(Image comparison data)
= = = = =

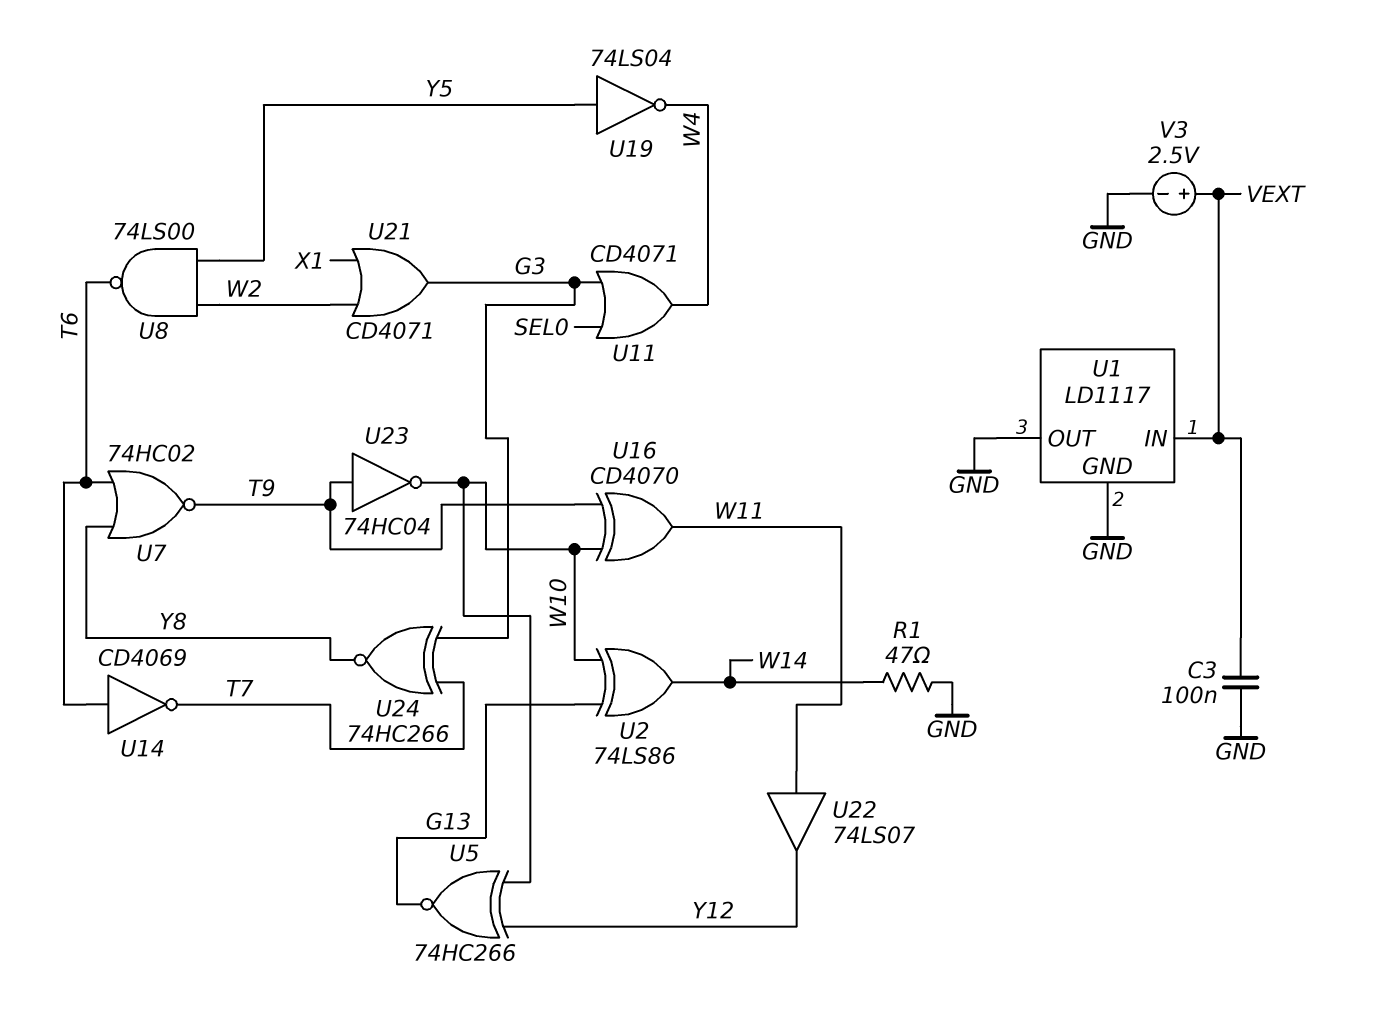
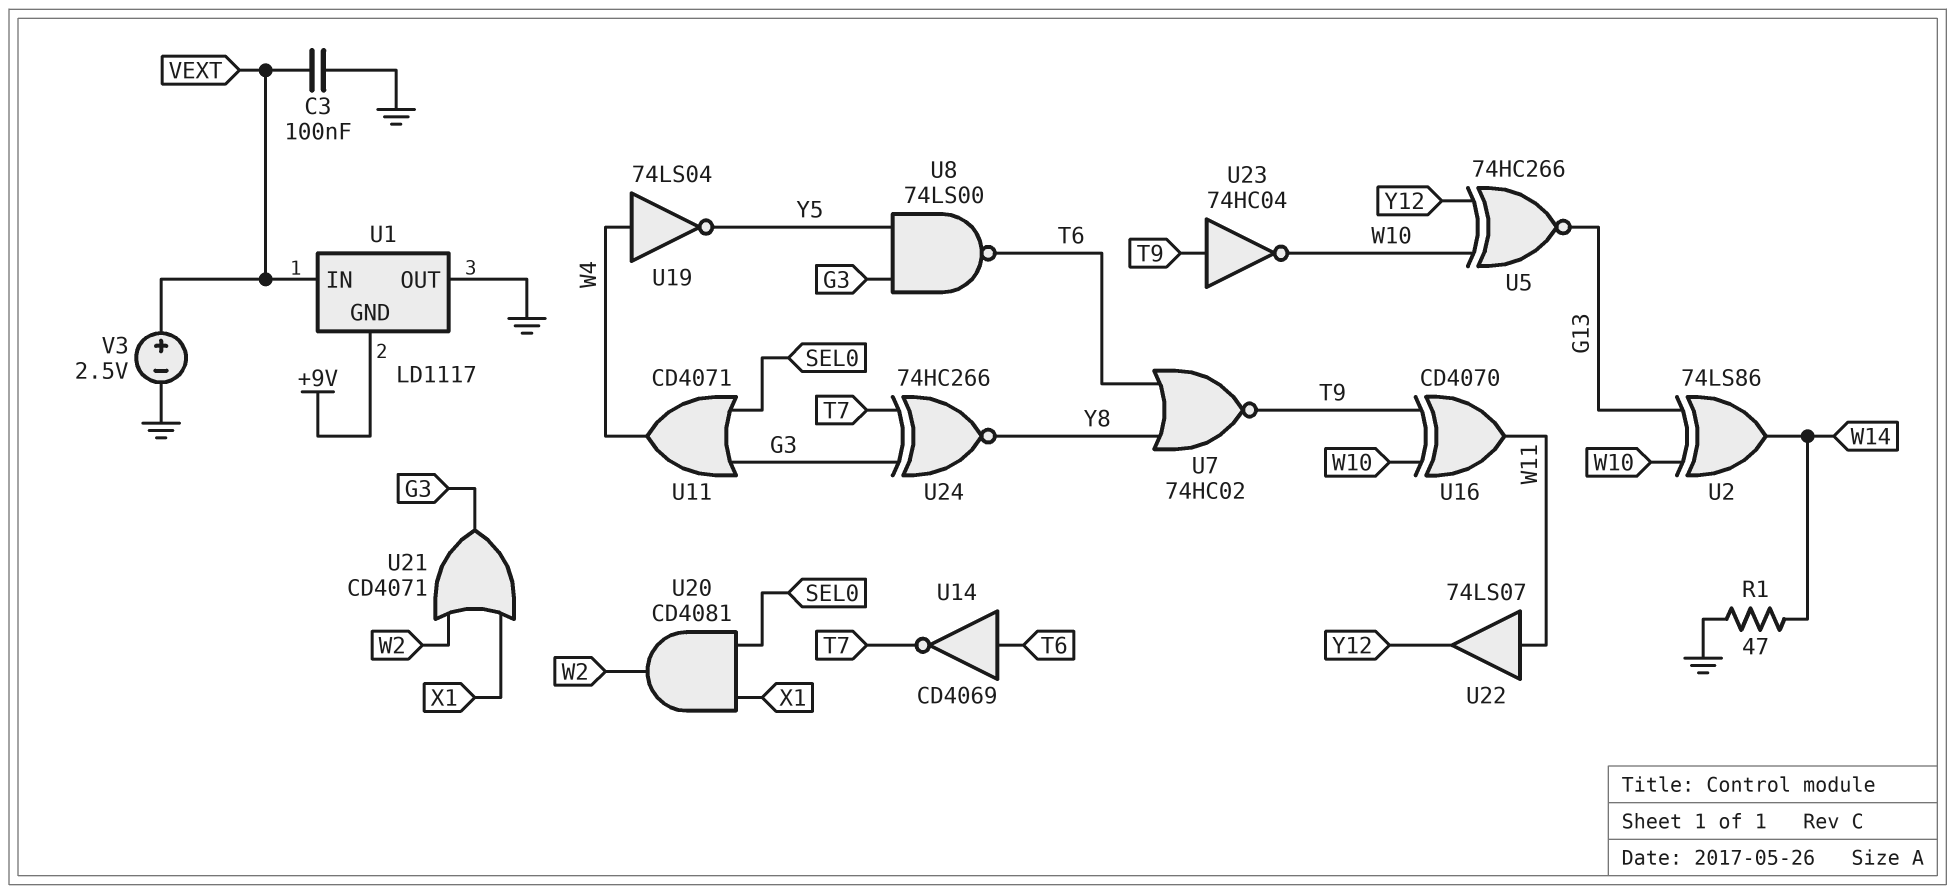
U1 pin GND: GND -> +9V
U8: NAND 74LS00 (in W2, in Y5, out T6) -> NAND 74LS00 (in G3, in Y5, out T6)
U19: NOT 74LS04 (in Y5, out W4) -> NOT 74LS04 (in W4, out Y5)
U20: none -> AND CD4081 (in SEL0, in X1, out W2)

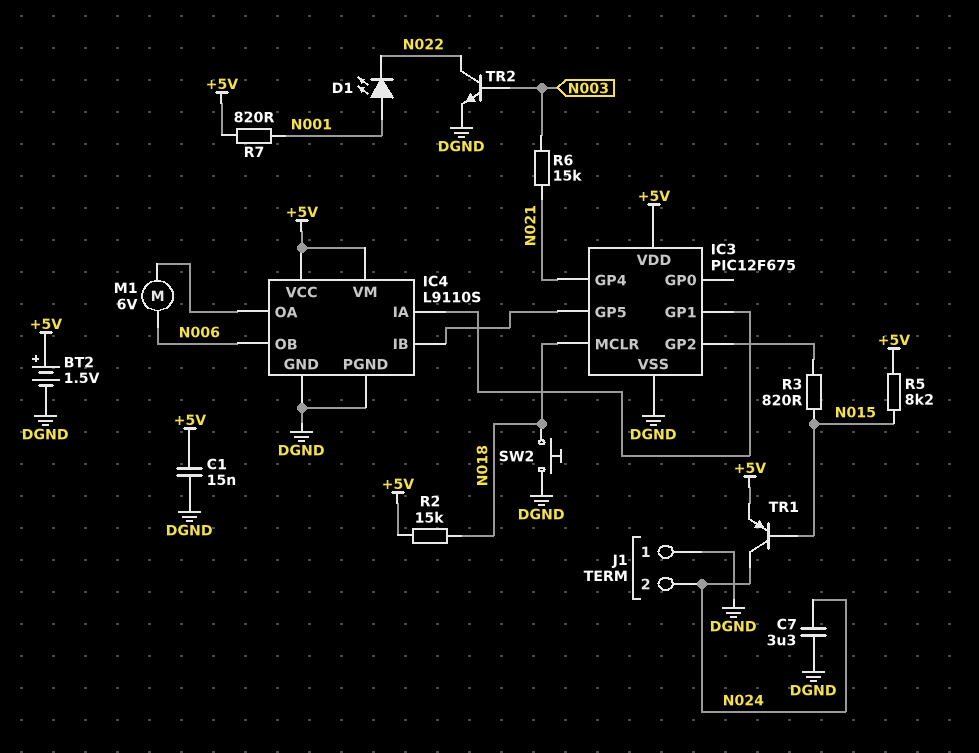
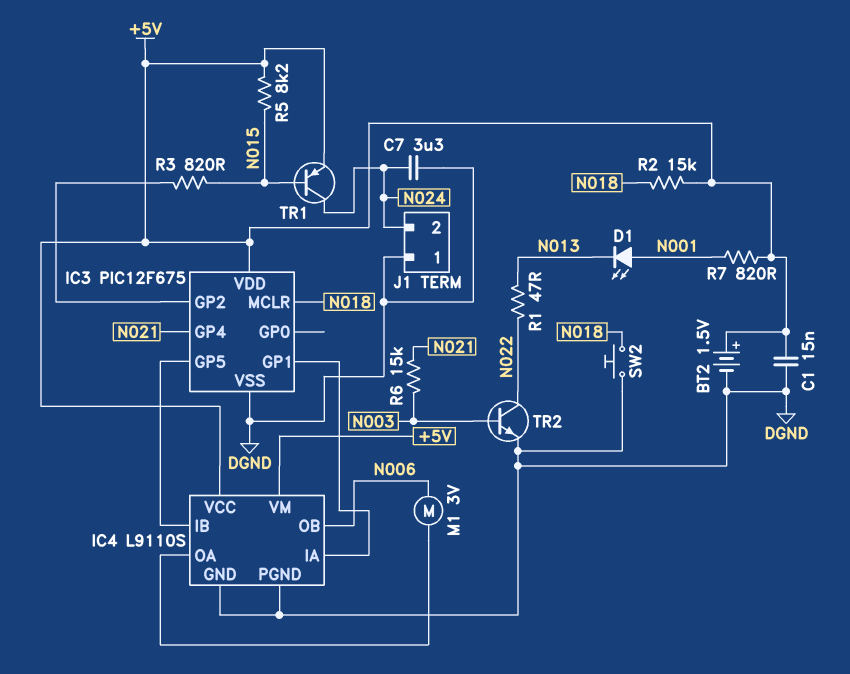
D1: LED (A N001, K N022) -> LED (A N001, K N013)
M1: motor 6V (IC4/OA, N006) -> motor 3V (IC4/OA, N006)
R1: none -> 47 (N013, N022)

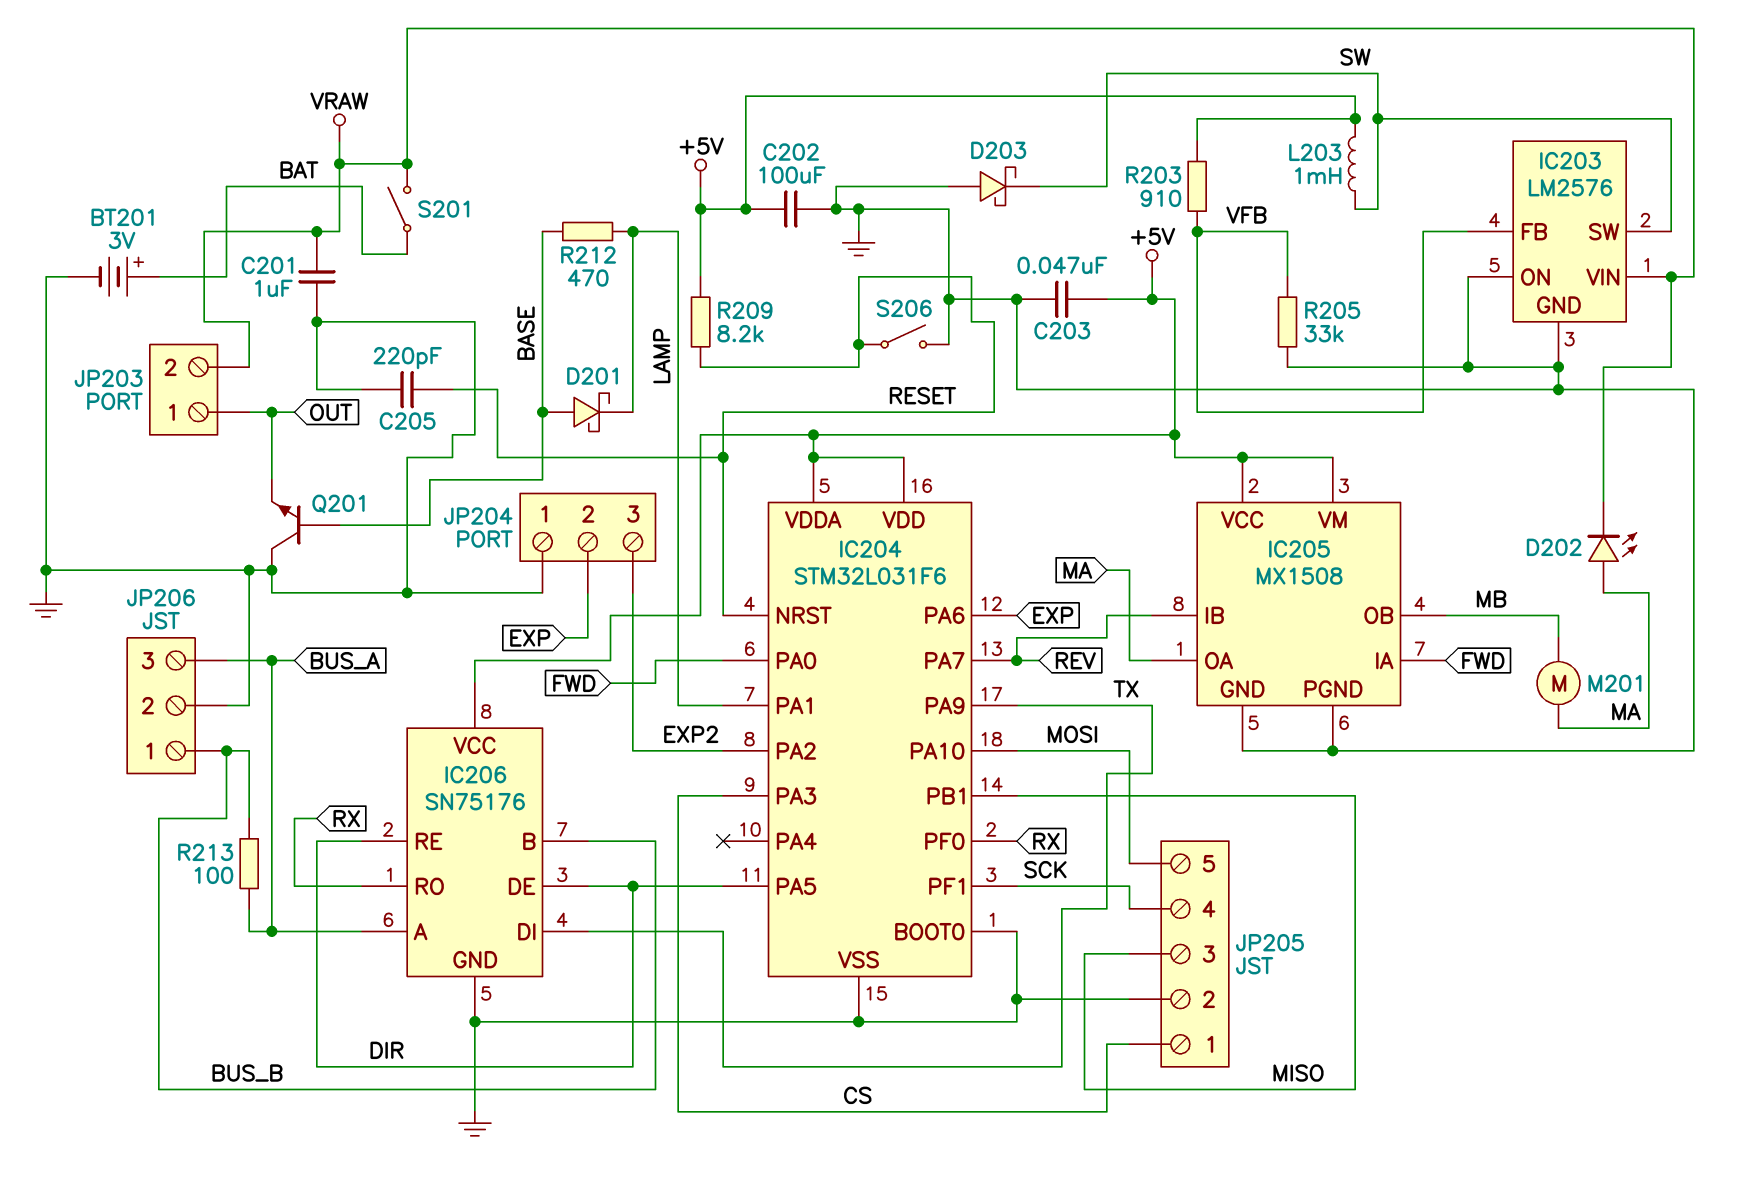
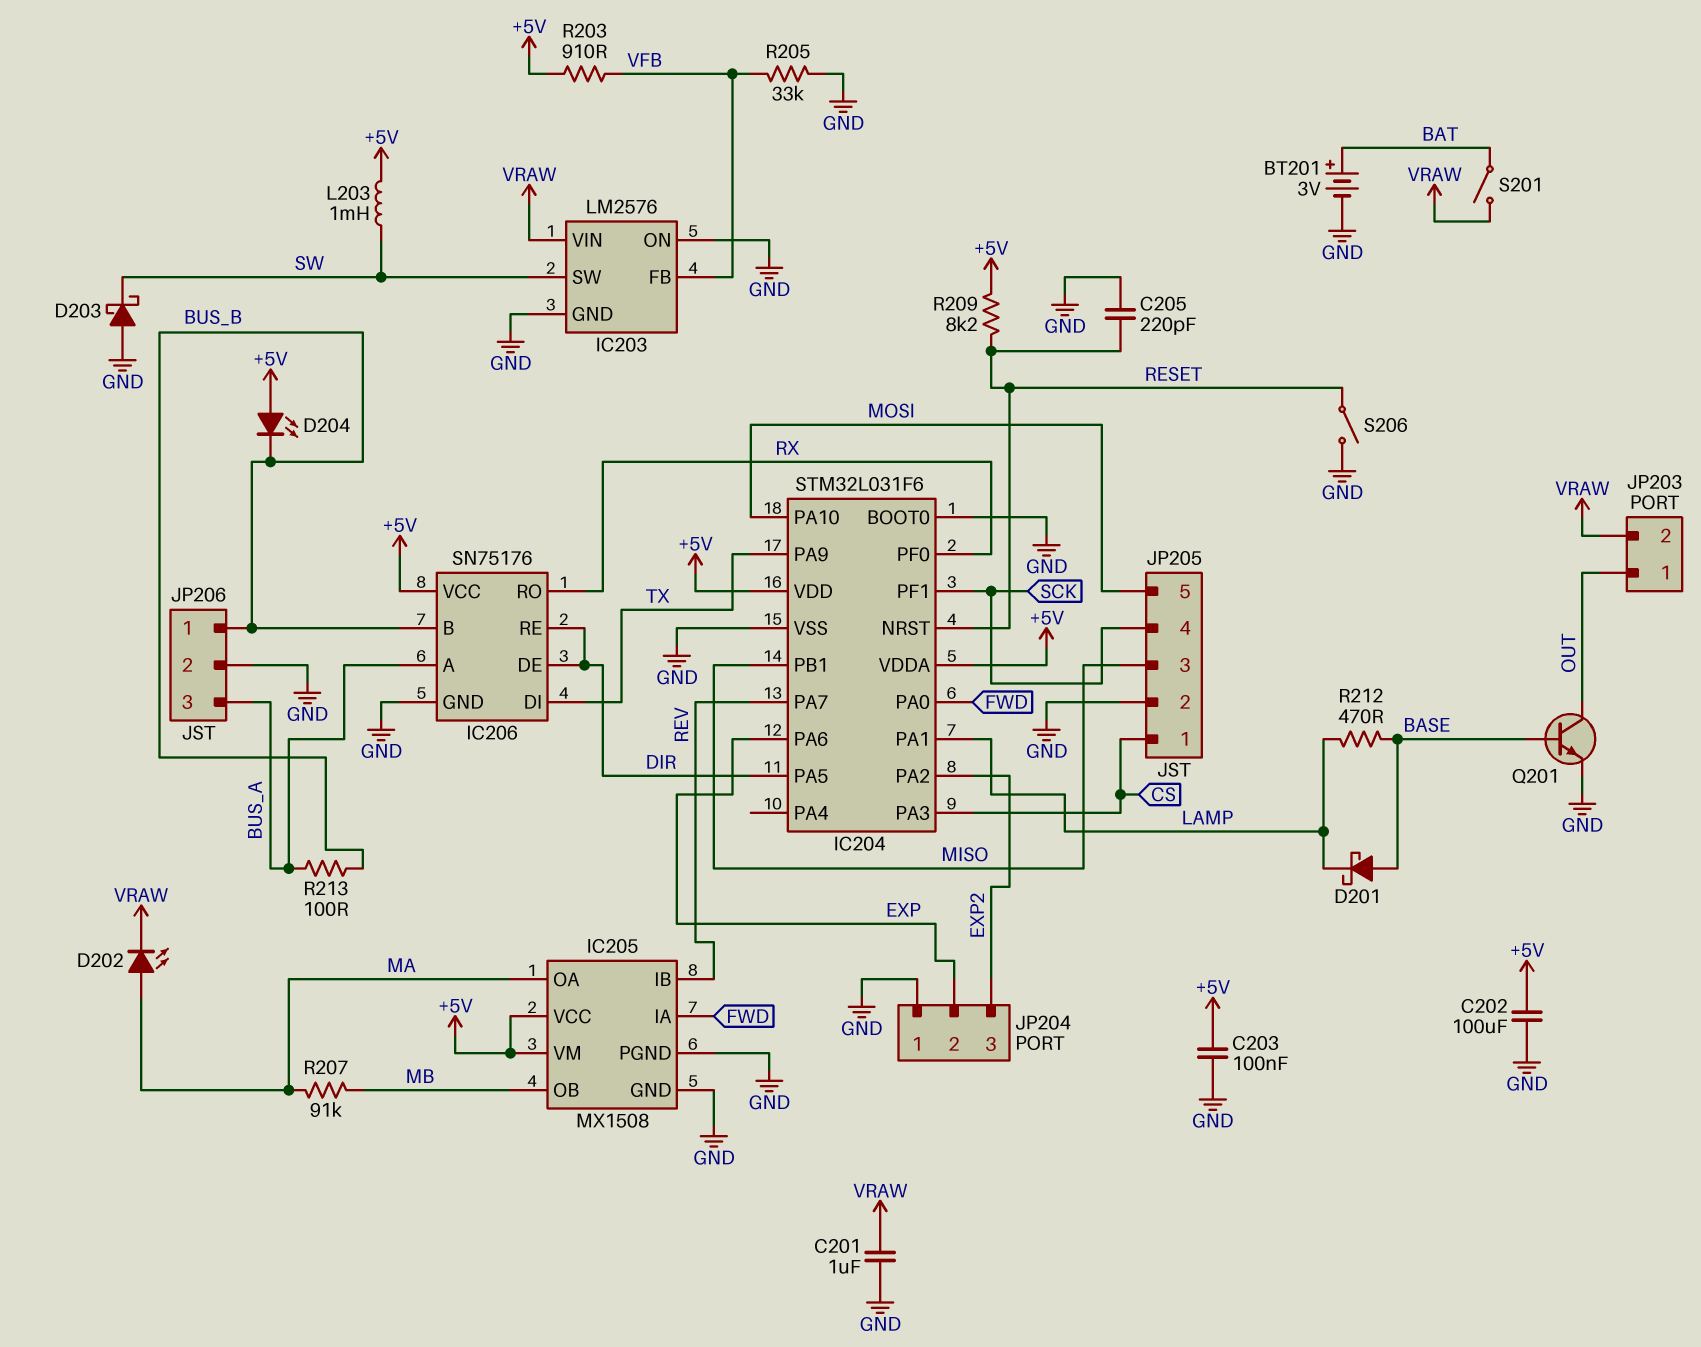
C203: 47nF (+5V, GND) -> 100nF (+5V, GND)
D204: none -> LED (A +5V, K BUS_B)
M201: motor (MA, MB) -> none
Q201: NPN (B BASE, C GND, E OUT) -> NPN (B BASE, C OUT, E GND)
R207: none -> 91k (MA, MB)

= = = = =

▶ [Exercise instructions]:
Omit every image. Quote each record exactly.

▶ [Exercise solution]:
U1 pin GND: GND -> +9V
U8: NAND 74LS00 (in W2, in Y5, out T6) -> NAND 74LS00 (in G3, in Y5, out T6)
U19: NOT 74LS04 (in Y5, out W4) -> NOT 74LS04 (in W4, out Y5)
U20: none -> AND CD4081 (in SEL0, in X1, out W2)

D1: LED (A N001, K N022) -> LED (A N001, K N013)
M1: motor 6V (IC4/OA, N006) -> motor 3V (IC4/OA, N006)
R1: none -> 47 (N013, N022)

C203: 47nF (+5V, GND) -> 100nF (+5V, GND)
D204: none -> LED (A +5V, K BUS_B)
M201: motor (MA, MB) -> none
Q201: NPN (B BASE, C GND, E OUT) -> NPN (B BASE, C OUT, E GND)
R207: none -> 91k (MA, MB)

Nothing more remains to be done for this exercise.